### Job item
Your task is to copy the records that follow exactly, minus any images.
════════════════════
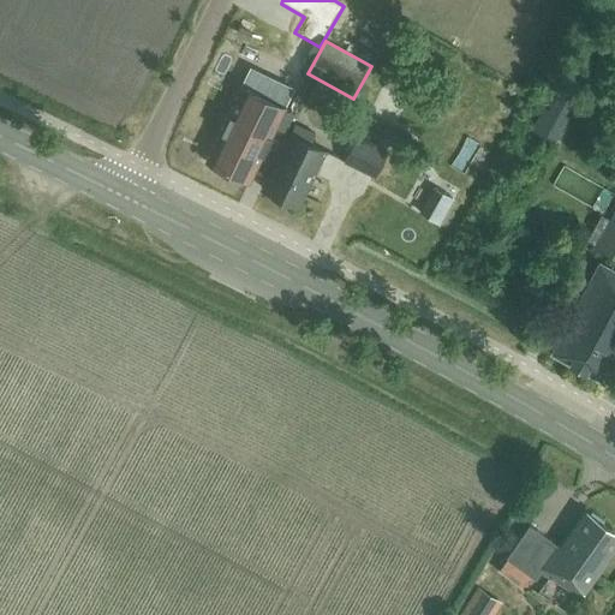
[(288,88),(284,85),(251,70),(243,88),(242,87),(206,160),(249,181),(285,108),(282,107),(288,88)]
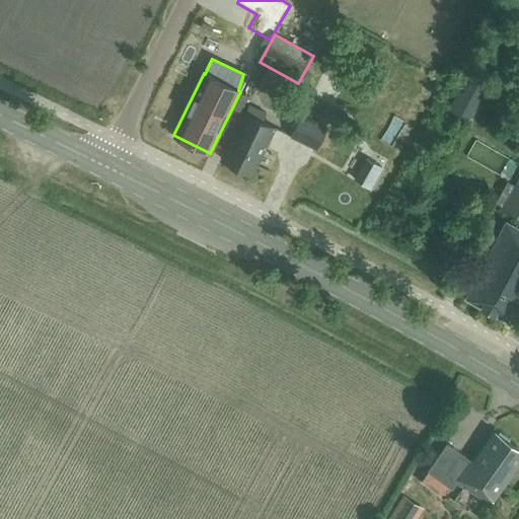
[(262,122),(266,114),(248,105),(244,114),(243,113),(221,158),(252,173),(275,128),(262,122)]
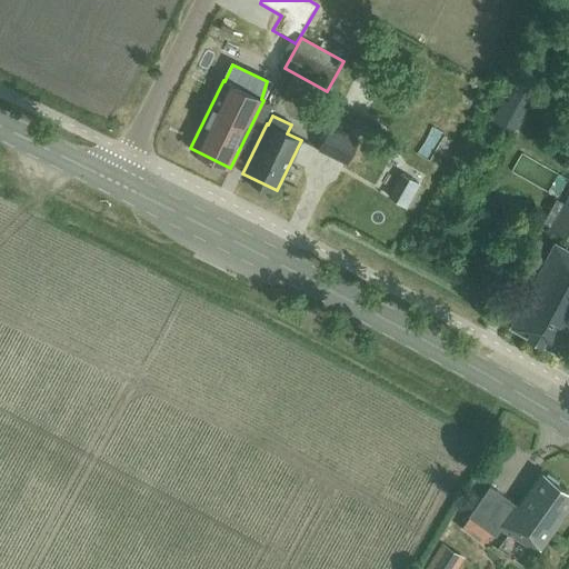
[(348,165),(359,140),(330,126),(318,150),(348,165)]
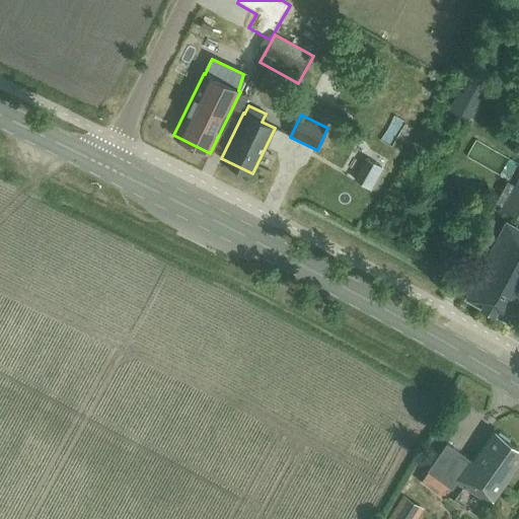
[(365,158),(353,178),(371,189),(383,168),(365,158)]
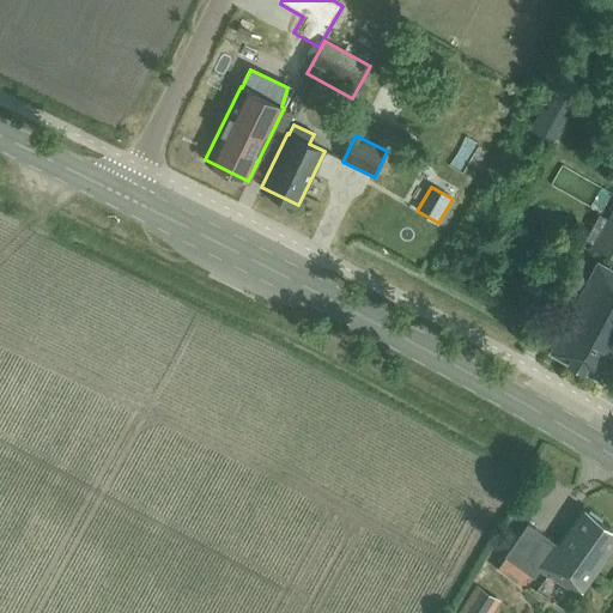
[(612,258),(612,210),(593,247),(612,258)]
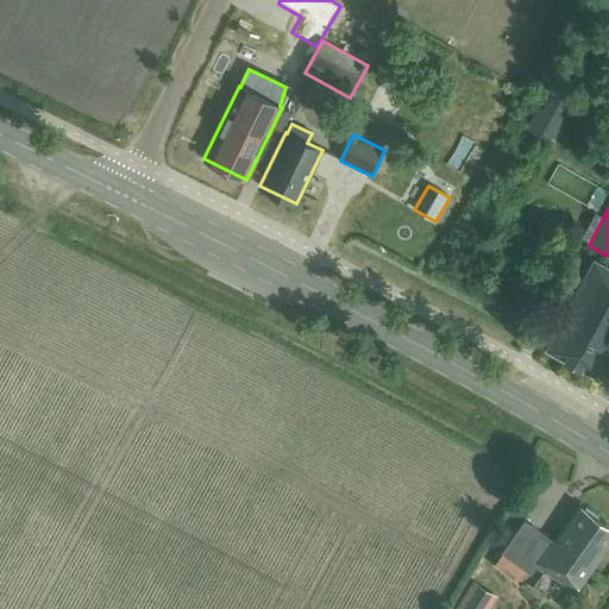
[(597,377),(608,355),(608,269),(594,261),(546,350),(597,377)]
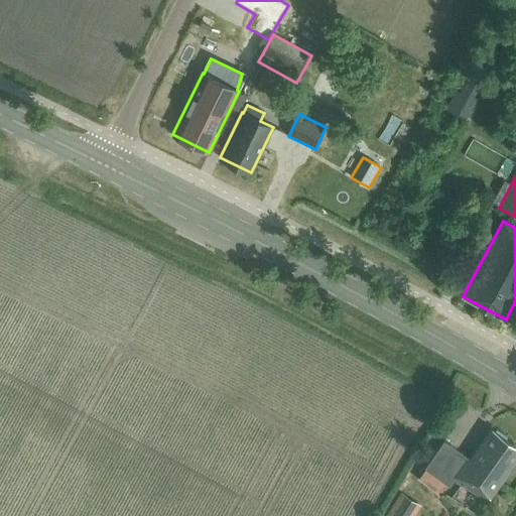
[(471,460),(447,442),(443,440),(424,469),(448,485),(454,479),(485,501),(515,456),(515,447),(504,439),(506,436),(496,429),(494,432),(492,430),(471,460)]
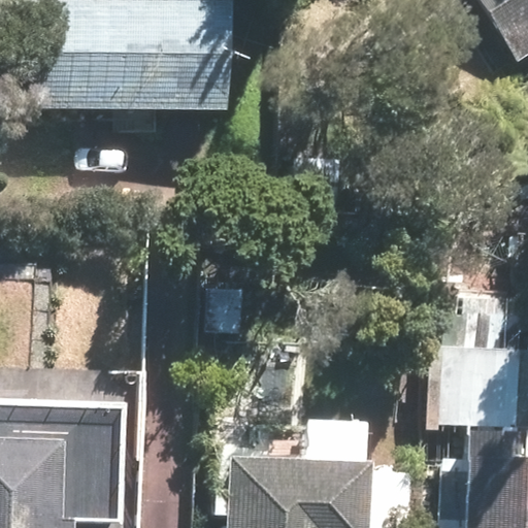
[(235,12),(222,11),(222,0),(33,0),(26,107),(228,121),(235,12)]
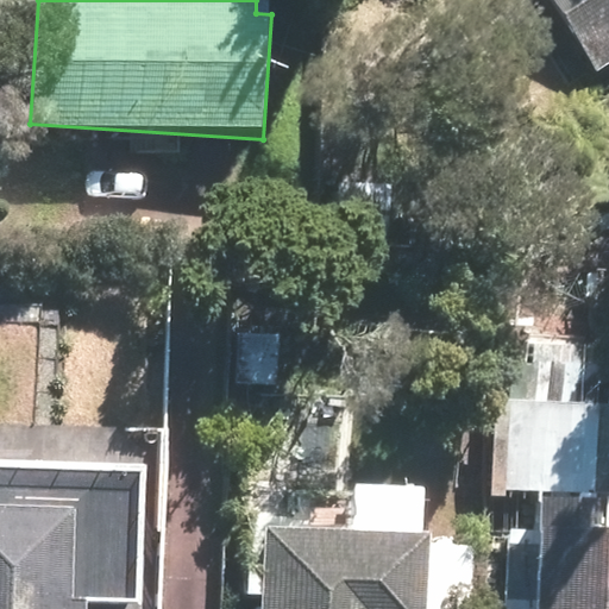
[(608,0),(545,0),(591,73),(608,61),(608,0)]
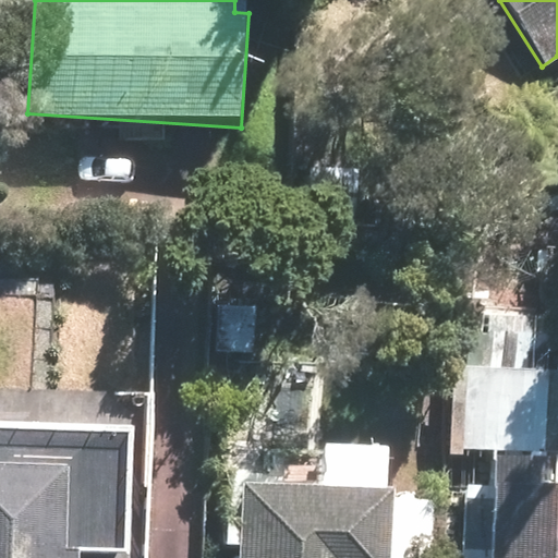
[(557,557),(557,370),(548,370),(549,318),(448,315),(444,446),(486,447),(482,557),(557,557)]
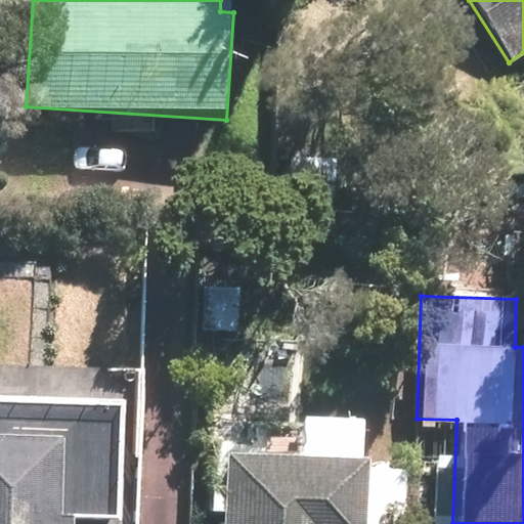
[(0,523),(69,523),(69,518),(122,519),(125,401),(53,400),(53,362),(0,361),(0,523)]
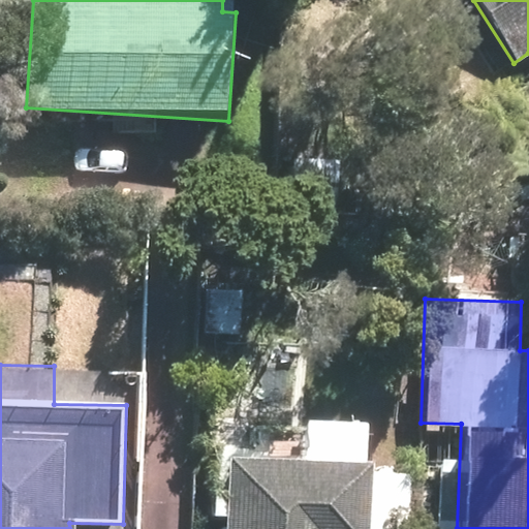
[(309,455),(221,454),(220,528),(372,528),(374,419),(309,418),(309,455)]
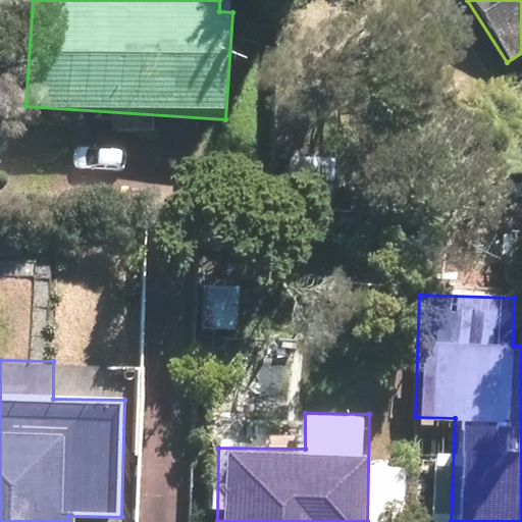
All buildings are outlined.
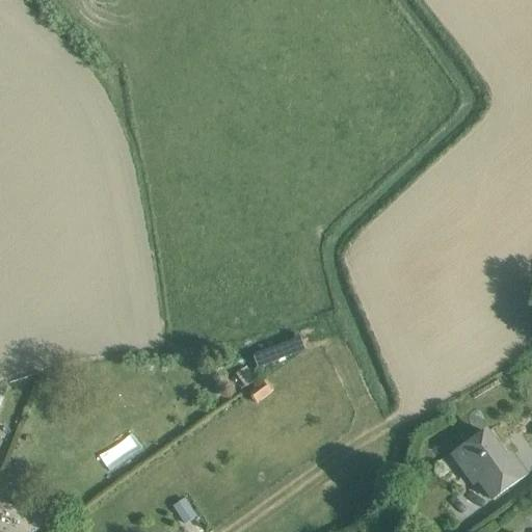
[(299,340),(253,358),(256,368),(303,349),(299,340)]
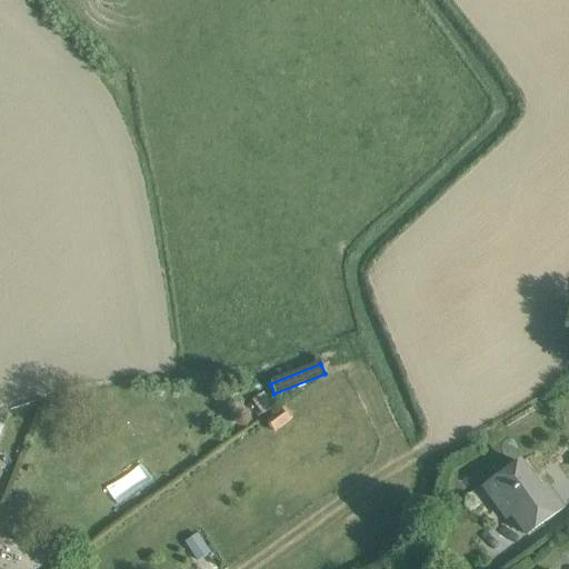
[(262,416),(272,409),(263,395),(252,402),(262,416)]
════════════════════
### Written solution
[(288,88),(284,85),(251,70),(243,88),(242,87),(206,160),(249,181),(285,108),(282,107),(288,88)]
[(262,122),(266,114),(248,105),(244,114),(243,113),(221,158),(252,173),(275,128),(262,122)]
[(348,165),(359,140),(330,126),(318,150),(348,165)]
[(365,158),(353,178),(371,189),(383,168),(365,158)]
[(612,258),(612,210),(593,247),(612,258)]
[(597,377),(608,355),(608,269),(594,261),(546,350),(597,377)]
[(471,460),(447,442),(443,440),(424,469),(448,485),(454,479),(485,501),(515,456),(515,447),(504,439),(506,436),(496,429),(494,432),(492,430),(471,460)]
[(235,12),(222,11),(222,0),(33,0),(26,107),(228,121),(235,12)]
[(608,0),(545,0),(591,73),(608,61),(608,0)]
[(557,557),(557,370),(548,370),(549,318),(448,315),(444,446),(486,447),(482,557),(557,557)]
[(0,523),(69,523),(69,518),(122,519),(125,401),(53,400),(53,362),(0,361),(0,523)]
[(309,455),(221,454),(220,528),(372,528),(374,419),(309,418),(309,455)]
All buildings are outlined.
[(299,340),(253,358),(256,368),(303,349),(299,340)]
[(262,416),(272,409),(263,395),(252,402),(262,416)]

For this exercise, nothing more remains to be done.